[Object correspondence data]
━━━━━━━━━━

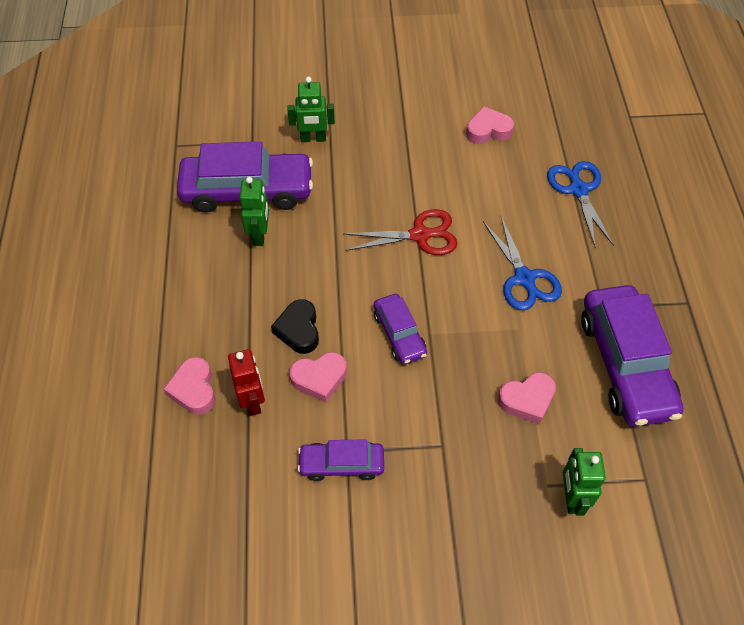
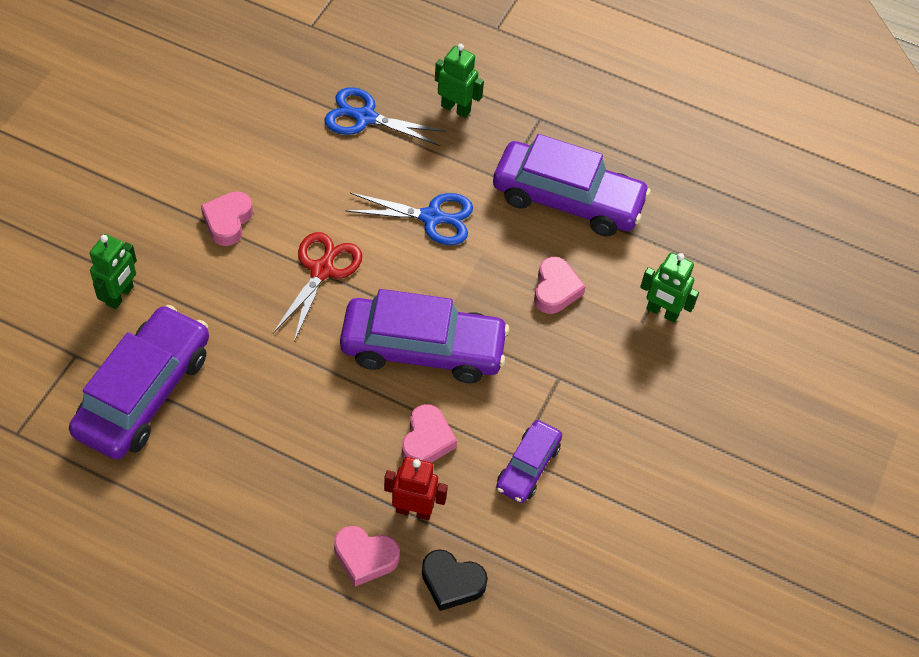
camera: 65 degrees left, 0 degrees up
(260, 235) = (215, 409): green robot -> green robot (456, 108)
(298, 330) = (359, 431): black heart -> black heart (452, 582)
(399, 334) = (423, 349): purple car -> purple car, size x1.90
(488, 130) = (236, 142): pink heart -> pink heart (228, 221)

━━━━━━━━━━

Your task is to copy every line of the entries that contains the string "heart".

(298, 330) = (359, 431): black heart -> black heart (452, 582)
(488, 130) = (236, 142): pink heart -> pink heart (228, 221)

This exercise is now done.